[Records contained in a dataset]

--*--

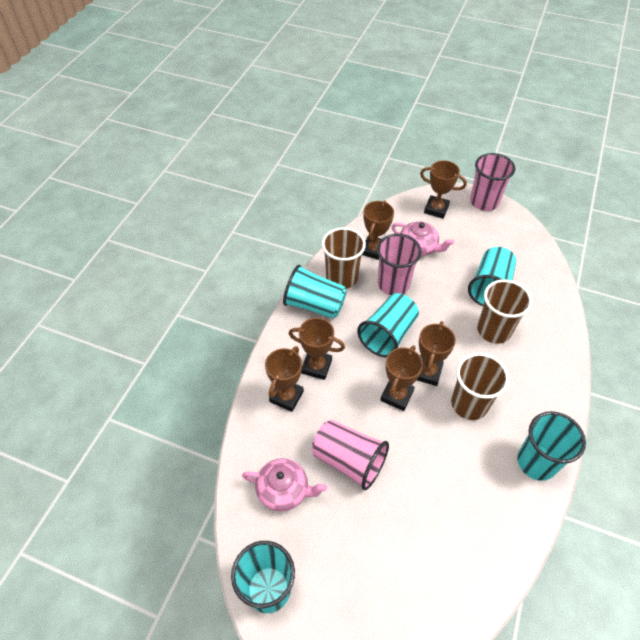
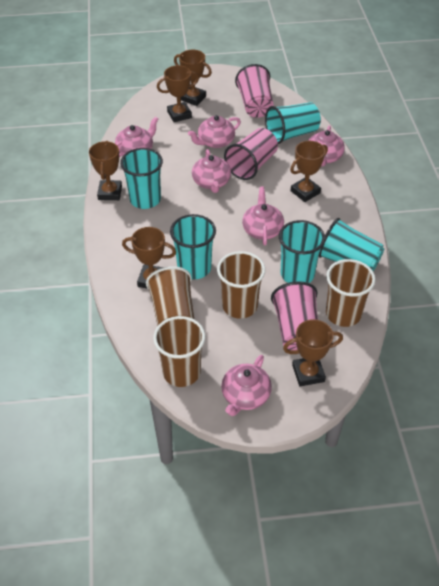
brown cup: 3 -> 4
pink teapot: 2 -> 6

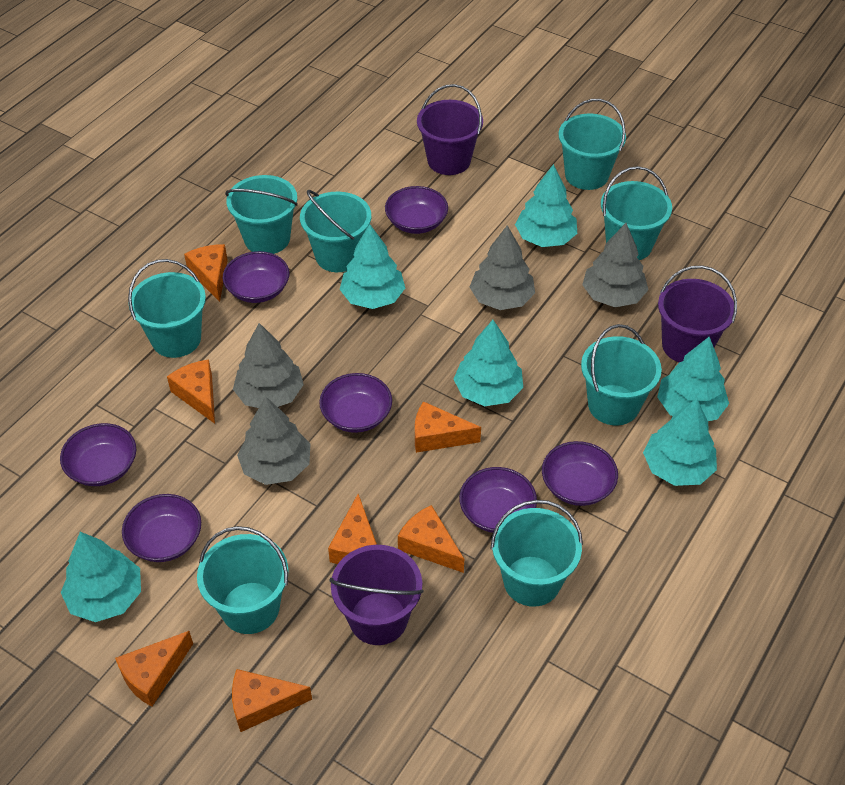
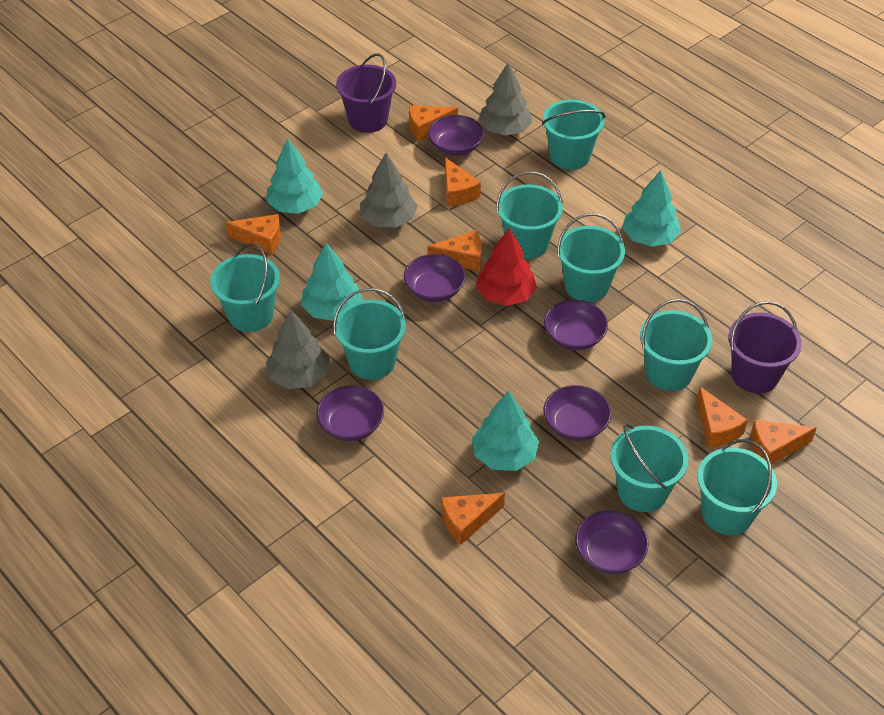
grey tree: 4 -> 3
purple bowl: 7 -> 6
purple bucket: 3 -> 2
red tree: 0 -> 1
turquoise tree: 6 -> 4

--*--

## Aim of the task:
Each line holding the word "tree" must be pulled from the records.

## Written solution:
grey tree: 4 -> 3
red tree: 0 -> 1
turquoise tree: 6 -> 4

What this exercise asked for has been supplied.